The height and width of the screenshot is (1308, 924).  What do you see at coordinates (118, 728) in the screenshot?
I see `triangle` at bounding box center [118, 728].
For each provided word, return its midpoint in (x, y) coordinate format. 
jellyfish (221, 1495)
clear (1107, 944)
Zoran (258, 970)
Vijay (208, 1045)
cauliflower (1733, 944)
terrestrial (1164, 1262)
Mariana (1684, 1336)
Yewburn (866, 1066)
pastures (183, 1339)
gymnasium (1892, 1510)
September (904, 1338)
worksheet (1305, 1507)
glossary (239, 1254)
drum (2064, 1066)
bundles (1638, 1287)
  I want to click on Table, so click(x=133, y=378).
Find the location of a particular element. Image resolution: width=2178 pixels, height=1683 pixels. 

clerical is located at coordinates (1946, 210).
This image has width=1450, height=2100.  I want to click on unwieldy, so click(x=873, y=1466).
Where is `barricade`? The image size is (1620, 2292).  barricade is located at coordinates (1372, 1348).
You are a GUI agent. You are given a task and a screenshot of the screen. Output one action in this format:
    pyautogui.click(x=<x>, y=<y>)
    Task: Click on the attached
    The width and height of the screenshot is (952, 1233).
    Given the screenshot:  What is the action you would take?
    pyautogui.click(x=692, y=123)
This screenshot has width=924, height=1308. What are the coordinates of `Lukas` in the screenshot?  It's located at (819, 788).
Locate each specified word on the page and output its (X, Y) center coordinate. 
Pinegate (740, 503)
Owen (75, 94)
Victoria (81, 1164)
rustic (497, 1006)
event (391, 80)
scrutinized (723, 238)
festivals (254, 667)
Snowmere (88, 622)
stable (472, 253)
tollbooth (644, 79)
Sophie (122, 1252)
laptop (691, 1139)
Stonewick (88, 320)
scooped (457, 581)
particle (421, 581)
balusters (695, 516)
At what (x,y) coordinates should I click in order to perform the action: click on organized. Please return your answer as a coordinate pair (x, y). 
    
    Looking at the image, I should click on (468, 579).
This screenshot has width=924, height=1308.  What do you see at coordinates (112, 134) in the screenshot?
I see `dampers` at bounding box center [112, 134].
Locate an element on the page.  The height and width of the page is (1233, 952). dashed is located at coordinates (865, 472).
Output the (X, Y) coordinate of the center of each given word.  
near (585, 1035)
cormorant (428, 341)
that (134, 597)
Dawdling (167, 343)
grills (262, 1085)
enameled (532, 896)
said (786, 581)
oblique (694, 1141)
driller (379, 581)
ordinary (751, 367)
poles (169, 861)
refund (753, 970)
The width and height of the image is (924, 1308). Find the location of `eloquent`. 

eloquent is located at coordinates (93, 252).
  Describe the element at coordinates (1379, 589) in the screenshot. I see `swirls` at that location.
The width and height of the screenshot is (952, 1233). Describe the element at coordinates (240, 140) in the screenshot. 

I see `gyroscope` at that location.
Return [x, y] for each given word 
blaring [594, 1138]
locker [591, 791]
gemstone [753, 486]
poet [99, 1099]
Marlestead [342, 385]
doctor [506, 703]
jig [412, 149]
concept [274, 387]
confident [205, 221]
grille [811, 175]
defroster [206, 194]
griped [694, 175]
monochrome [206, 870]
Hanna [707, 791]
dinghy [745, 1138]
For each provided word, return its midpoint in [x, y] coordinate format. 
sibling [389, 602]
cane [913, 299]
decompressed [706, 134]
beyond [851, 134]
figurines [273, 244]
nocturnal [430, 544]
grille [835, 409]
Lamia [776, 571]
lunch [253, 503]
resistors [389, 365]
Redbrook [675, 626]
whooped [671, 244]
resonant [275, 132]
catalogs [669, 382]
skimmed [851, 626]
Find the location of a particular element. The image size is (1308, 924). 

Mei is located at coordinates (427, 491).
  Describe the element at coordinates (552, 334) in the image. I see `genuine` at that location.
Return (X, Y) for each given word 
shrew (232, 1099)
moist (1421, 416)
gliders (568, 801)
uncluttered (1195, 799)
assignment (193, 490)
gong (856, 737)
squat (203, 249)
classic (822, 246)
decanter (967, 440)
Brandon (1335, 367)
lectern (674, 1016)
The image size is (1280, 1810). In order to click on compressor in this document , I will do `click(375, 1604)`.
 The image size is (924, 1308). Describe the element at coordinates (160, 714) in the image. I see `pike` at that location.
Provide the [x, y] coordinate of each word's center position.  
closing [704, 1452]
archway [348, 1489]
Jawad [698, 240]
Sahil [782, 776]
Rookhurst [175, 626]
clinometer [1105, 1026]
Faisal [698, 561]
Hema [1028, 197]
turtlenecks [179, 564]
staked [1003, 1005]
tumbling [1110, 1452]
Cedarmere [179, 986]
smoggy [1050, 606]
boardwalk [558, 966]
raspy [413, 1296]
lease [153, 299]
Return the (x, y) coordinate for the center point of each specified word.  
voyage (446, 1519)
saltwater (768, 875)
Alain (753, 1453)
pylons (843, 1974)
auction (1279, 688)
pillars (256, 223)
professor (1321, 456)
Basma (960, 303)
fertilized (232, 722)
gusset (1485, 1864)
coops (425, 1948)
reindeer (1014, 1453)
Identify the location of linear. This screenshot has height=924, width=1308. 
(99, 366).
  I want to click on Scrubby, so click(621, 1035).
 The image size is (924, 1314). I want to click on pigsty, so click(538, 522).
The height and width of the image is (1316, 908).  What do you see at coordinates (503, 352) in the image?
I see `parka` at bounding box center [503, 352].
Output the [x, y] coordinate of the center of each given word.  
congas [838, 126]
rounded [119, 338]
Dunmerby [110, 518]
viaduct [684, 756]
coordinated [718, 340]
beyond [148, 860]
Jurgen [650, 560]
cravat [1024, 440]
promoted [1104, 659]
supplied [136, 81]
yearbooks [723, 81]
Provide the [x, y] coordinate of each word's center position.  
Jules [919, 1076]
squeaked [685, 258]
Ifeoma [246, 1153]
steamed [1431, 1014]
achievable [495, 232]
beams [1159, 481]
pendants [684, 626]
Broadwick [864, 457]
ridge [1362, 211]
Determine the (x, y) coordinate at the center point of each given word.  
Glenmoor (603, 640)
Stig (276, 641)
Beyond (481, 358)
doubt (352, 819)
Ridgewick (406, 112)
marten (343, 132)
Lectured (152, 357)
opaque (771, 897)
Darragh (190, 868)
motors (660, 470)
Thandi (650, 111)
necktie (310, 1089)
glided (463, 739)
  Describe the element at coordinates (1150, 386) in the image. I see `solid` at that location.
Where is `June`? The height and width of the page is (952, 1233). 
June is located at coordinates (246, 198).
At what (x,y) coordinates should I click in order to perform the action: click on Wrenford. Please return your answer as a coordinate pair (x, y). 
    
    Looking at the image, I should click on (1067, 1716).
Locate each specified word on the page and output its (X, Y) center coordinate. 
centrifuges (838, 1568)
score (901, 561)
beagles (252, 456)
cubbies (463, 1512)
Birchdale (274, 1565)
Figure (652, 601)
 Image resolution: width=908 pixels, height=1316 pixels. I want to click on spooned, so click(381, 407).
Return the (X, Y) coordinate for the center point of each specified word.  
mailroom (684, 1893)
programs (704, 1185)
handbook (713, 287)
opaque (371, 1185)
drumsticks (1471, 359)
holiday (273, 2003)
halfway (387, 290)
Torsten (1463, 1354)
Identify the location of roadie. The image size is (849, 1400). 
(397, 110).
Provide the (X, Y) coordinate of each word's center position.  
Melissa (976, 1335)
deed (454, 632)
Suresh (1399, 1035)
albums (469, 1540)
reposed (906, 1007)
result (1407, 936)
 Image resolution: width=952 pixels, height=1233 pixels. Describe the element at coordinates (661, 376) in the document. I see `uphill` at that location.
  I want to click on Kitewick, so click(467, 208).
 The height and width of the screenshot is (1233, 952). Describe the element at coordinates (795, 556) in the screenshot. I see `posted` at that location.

• • • •

EXERCISE AIM »
Write out all of the records again, replacing "tollbooth" with "turnstile" and leaving everything else unchanged.

SOLUTION »
The height and width of the screenshot is (1308, 924).  What do you see at coordinates (118, 728) in the screenshot?
I see `triangle` at bounding box center [118, 728].
For each provided word, return its midpoint in (x, y) coordinate format. 
jellyfish (221, 1495)
clear (1107, 944)
Zoran (258, 970)
Vijay (208, 1045)
cauliflower (1733, 944)
terrestrial (1164, 1262)
Mariana (1684, 1336)
Yewburn (866, 1066)
pastures (183, 1339)
gymnasium (1892, 1510)
September (904, 1338)
worksheet (1305, 1507)
glossary (239, 1254)
drum (2064, 1066)
bundles (1638, 1287)
  I want to click on Table, so click(x=133, y=378).
Find the location of a particular element. Image resolution: width=2178 pixels, height=1683 pixels. 

clerical is located at coordinates (1946, 210).
This image has width=1450, height=2100.  I want to click on unwieldy, so click(x=873, y=1466).
Where is `barricade`? The image size is (1620, 2292).  barricade is located at coordinates (1372, 1348).
You are a GUI agent. You are given a task and a screenshot of the screen. Output one action in this format:
    pyautogui.click(x=<x>, y=<y>)
    Task: Click on the attached
    The width and height of the screenshot is (952, 1233).
    Given the screenshot:  What is the action you would take?
    pyautogui.click(x=692, y=123)
This screenshot has width=924, height=1308. What are the coordinates of `Lukas` in the screenshot?  It's located at (819, 788).
Locate each specified word on the page and output its (X, Y) center coordinate. 
Pinegate (740, 503)
Owen (75, 94)
Victoria (81, 1164)
rustic (497, 1006)
event (391, 80)
scrutinized (723, 238)
festivals (254, 667)
Snowmere (88, 622)
stable (472, 253)
turnstile (644, 79)
Sophie (122, 1252)
laptop (691, 1139)
Stonewick (88, 320)
scooped (457, 581)
particle (421, 581)
balusters (695, 516)
At what (x,y) coordinates should I click in order to perform the action: click on organized. Please return your answer as a coordinate pair (x, y). 
    
    Looking at the image, I should click on (468, 579).
This screenshot has width=924, height=1308.  What do you see at coordinates (112, 134) in the screenshot?
I see `dampers` at bounding box center [112, 134].
Locate an element on the page.  The height and width of the page is (1233, 952). dashed is located at coordinates (865, 472).
Output the (X, Y) coordinate of the center of each given word.  
near (585, 1035)
cormorant (428, 341)
that (134, 597)
Dawdling (167, 343)
grills (262, 1085)
enameled (532, 896)
said (786, 581)
oblique (694, 1141)
driller (379, 581)
ordinary (751, 367)
poles (169, 861)
refund (753, 970)
The width and height of the image is (924, 1308). Find the location of `eloquent`. 

eloquent is located at coordinates (93, 252).
  Describe the element at coordinates (1379, 589) in the screenshot. I see `swirls` at that location.
The width and height of the screenshot is (952, 1233). Describe the element at coordinates (240, 140) in the screenshot. 

I see `gyroscope` at that location.
Return [x, y] for each given word 
blaring [594, 1138]
locker [591, 791]
gemstone [753, 486]
poet [99, 1099]
Marlestead [342, 385]
doctor [506, 703]
jig [412, 149]
concept [274, 387]
confident [205, 221]
grille [811, 175]
defroster [206, 194]
griped [694, 175]
monochrome [206, 870]
Hanna [707, 791]
dinghy [745, 1138]
For each provided word, return its midpoint in [x, y] coordinate format. 
sibling [389, 602]
cane [913, 299]
decompressed [706, 134]
beyond [851, 134]
figurines [273, 244]
nocturnal [430, 544]
grille [835, 409]
Lamia [776, 571]
lunch [253, 503]
resistors [389, 365]
Redbrook [675, 626]
whooped [671, 244]
resonant [275, 132]
catalogs [669, 382]
skimmed [851, 626]
Find the location of a particular element. The image size is (1308, 924). 

Mei is located at coordinates (427, 491).
  Describe the element at coordinates (552, 334) in the image. I see `genuine` at that location.
Return (X, Y) for each given word 
shrew (232, 1099)
moist (1421, 416)
gliders (568, 801)
uncluttered (1195, 799)
assignment (193, 490)
gong (856, 737)
squat (203, 249)
classic (822, 246)
decanter (967, 440)
Brandon (1335, 367)
lectern (674, 1016)
The image size is (1280, 1810). In order to click on compressor in this document , I will do `click(375, 1604)`.
 The image size is (924, 1308). Describe the element at coordinates (160, 714) in the image. I see `pike` at that location.
Provide the [x, y] coordinate of each word's center position.  
closing [704, 1452]
archway [348, 1489]
Jawad [698, 240]
Sahil [782, 776]
Rookhurst [175, 626]
clinometer [1105, 1026]
Faisal [698, 561]
Hema [1028, 197]
turtlenecks [179, 564]
staked [1003, 1005]
tumbling [1110, 1452]
Cedarmere [179, 986]
smoggy [1050, 606]
boardwalk [558, 966]
raspy [413, 1296]
lease [153, 299]
Return the (x, y) coordinate for the center point of each specified word.  
voyage (446, 1519)
saltwater (768, 875)
Alain (753, 1453)
pylons (843, 1974)
auction (1279, 688)
pillars (256, 223)
professor (1321, 456)
Basma (960, 303)
fertilized (232, 722)
gusset (1485, 1864)
coops (425, 1948)
reindeer (1014, 1453)
Identify the location of linear. This screenshot has height=924, width=1308. 
(99, 366).
  I want to click on Scrubby, so click(621, 1035).
 The image size is (924, 1314). I want to click on pigsty, so click(538, 522).
The height and width of the image is (1316, 908).  What do you see at coordinates (503, 352) in the image?
I see `parka` at bounding box center [503, 352].
Output the [x, y] coordinate of the center of each given word.  
congas [838, 126]
rounded [119, 338]
Dunmerby [110, 518]
viaduct [684, 756]
coordinated [718, 340]
beyond [148, 860]
Jurgen [650, 560]
cravat [1024, 440]
promoted [1104, 659]
supplied [136, 81]
yearbooks [723, 81]
Provide the [x, y] coordinate of each word's center position.  
Jules [919, 1076]
squeaked [685, 258]
Ifeoma [246, 1153]
steamed [1431, 1014]
achievable [495, 232]
beams [1159, 481]
pendants [684, 626]
Broadwick [864, 457]
ridge [1362, 211]
Determine the (x, y) coordinate at the center point of each given word.  
Glenmoor (603, 640)
Stig (276, 641)
Beyond (481, 358)
doubt (352, 819)
Ridgewick (406, 112)
marten (343, 132)
Lectured (152, 357)
opaque (771, 897)
Darragh (190, 868)
motors (660, 470)
Thandi (650, 111)
necktie (310, 1089)
glided (463, 739)
  Describe the element at coordinates (1150, 386) in the image. I see `solid` at that location.
Where is `June`? The height and width of the page is (952, 1233). 
June is located at coordinates (246, 198).
At what (x,y) coordinates should I click in order to perform the action: click on Wrenford. Please return your answer as a coordinate pair (x, y). 
    
    Looking at the image, I should click on (1067, 1716).
Locate each specified word on the page and output its (X, Y) center coordinate. 
centrifuges (838, 1568)
score (901, 561)
beagles (252, 456)
cubbies (463, 1512)
Birchdale (274, 1565)
Figure (652, 601)
 Image resolution: width=908 pixels, height=1316 pixels. I want to click on spooned, so click(381, 407).
Return the (X, Y) coordinate for the center point of each specified word.  
mailroom (684, 1893)
programs (704, 1185)
handbook (713, 287)
opaque (371, 1185)
drumsticks (1471, 359)
holiday (273, 2003)
halfway (387, 290)
Torsten (1463, 1354)
Identify the location of roadie. The image size is (849, 1400). 
(397, 110).
Provide the (X, Y) coordinate of each word's center position.  
Melissa (976, 1335)
deed (454, 632)
Suresh (1399, 1035)
albums (469, 1540)
reposed (906, 1007)
result (1407, 936)
 Image resolution: width=952 pixels, height=1233 pixels. Describe the element at coordinates (661, 376) in the document. I see `uphill` at that location.
  I want to click on Kitewick, so click(467, 208).
 The height and width of the screenshot is (1233, 952). Describe the element at coordinates (795, 556) in the screenshot. I see `posted` at that location.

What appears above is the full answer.